### Problem statement
Exactly as they appear, print the line with "none -> cyan brick C8:C9 level 1" and each line after it through the end of the entries below; leave out pictures.

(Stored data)
- - - - - - -

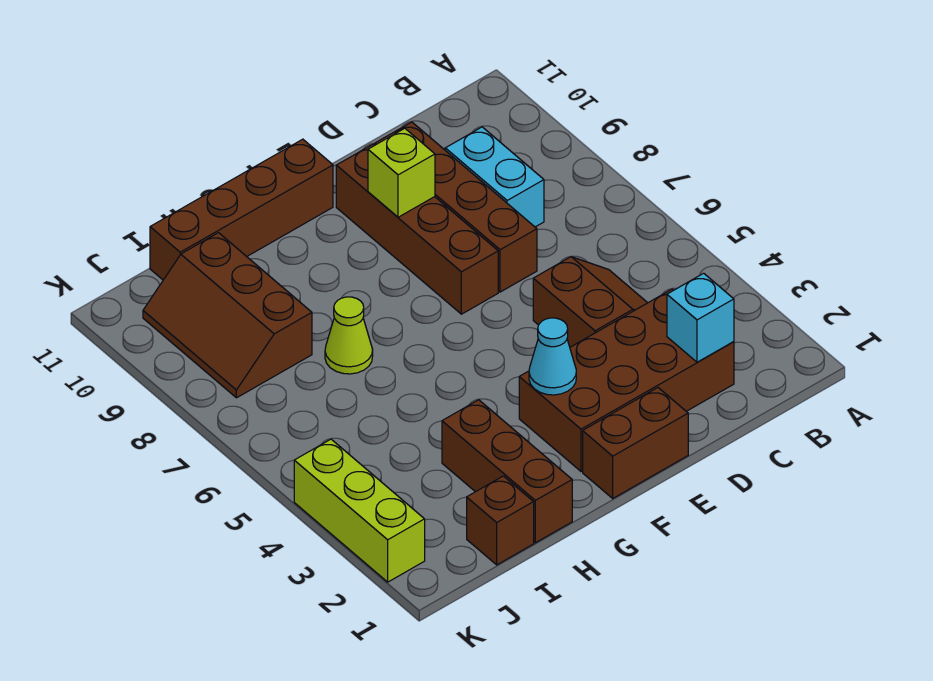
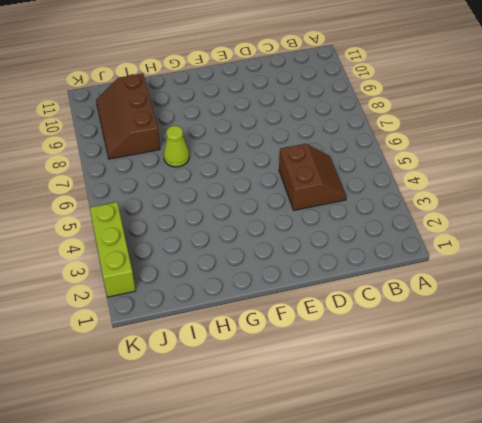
none -> brown brick C2:F3 level 1
none -> cyan brick C8:C9 level 1
none -> brown brick D7:D10 level 1

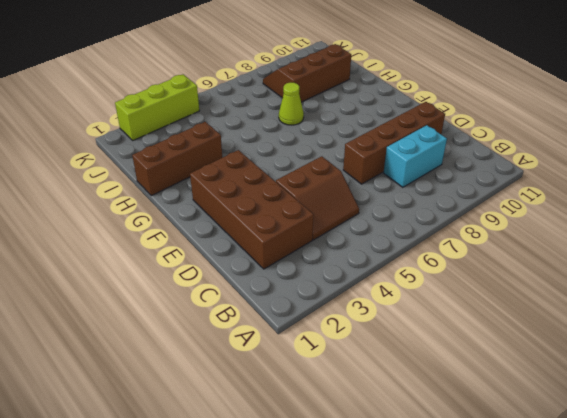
none -> brown brick E1:F1 level 1
none -> brown brick E7:E10 level 1
none -> brown brick F11:I11 level 1

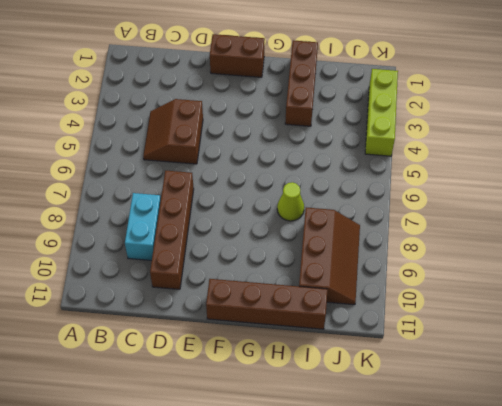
none -> brown brick C2:F3 level 1
none -> brown brick E7:E10 level 1
none -> brown brick I1 level 1

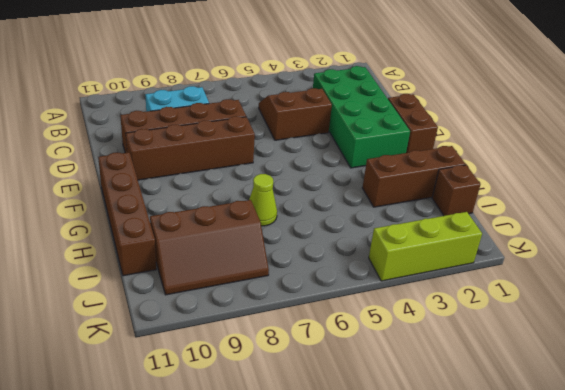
green brick C2:F3 level 1 -> brown brick C2:F3 level 1
none -> cyan brick C2 level 2
none -> lime brick E9 level 2
none -> cyan cone F3 level 2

- - - - - - -

### Response for this exercise
none -> cyan brick C8:C9 level 1
none -> brown brick D7:D10 level 1

none -> brown brick E1:F1 level 1
none -> brown brick E7:E10 level 1
none -> brown brick F11:I11 level 1

none -> brown brick C2:F3 level 1
none -> brown brick E7:E10 level 1
none -> brown brick I1 level 1

green brick C2:F3 level 1 -> brown brick C2:F3 level 1
none -> cyan brick C2 level 2
none -> lime brick E9 level 2
none -> cyan cone F3 level 2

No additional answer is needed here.